▸ **Data for this exercise**:
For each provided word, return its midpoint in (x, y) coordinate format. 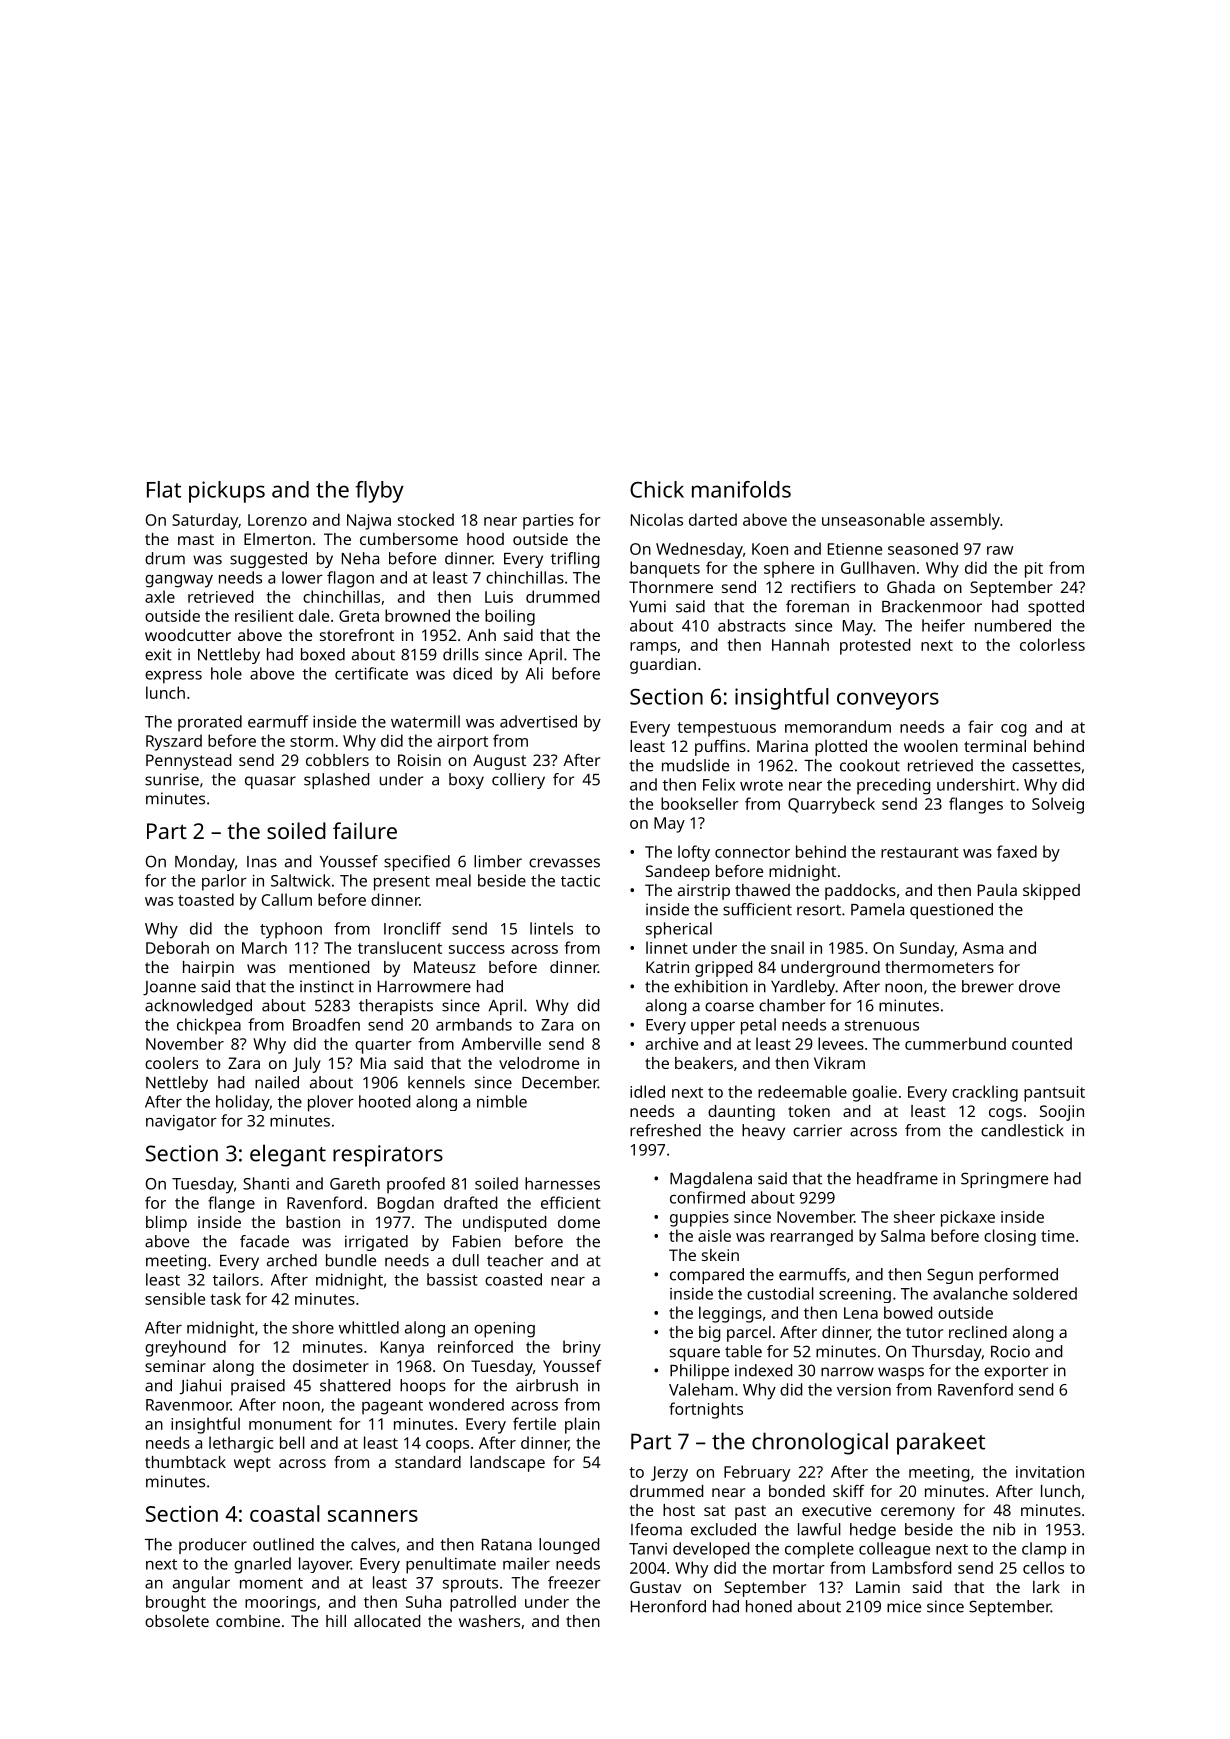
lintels (551, 928)
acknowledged (198, 1007)
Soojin (1062, 1113)
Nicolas (657, 519)
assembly (965, 521)
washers (489, 1621)
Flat (164, 489)
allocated (387, 1621)
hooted (384, 1101)
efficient (571, 1202)
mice (904, 1606)
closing (1010, 1237)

▸ **Instruction**:
Reproduce the stretch of the listing from the line containing "acknowledged (198, 1007)" through the end of the listing, renaming "assembly" to "installation" and leaving everything else unchanged.

▸ **Answer to the problem**:
acknowledged (198, 1007)
Soojin (1062, 1113)
Nicolas (657, 519)
installation (965, 521)
washers (489, 1621)
Flat (164, 489)
allocated (387, 1621)
hooted (384, 1101)
efficient (571, 1202)
mice (904, 1606)
closing (1010, 1237)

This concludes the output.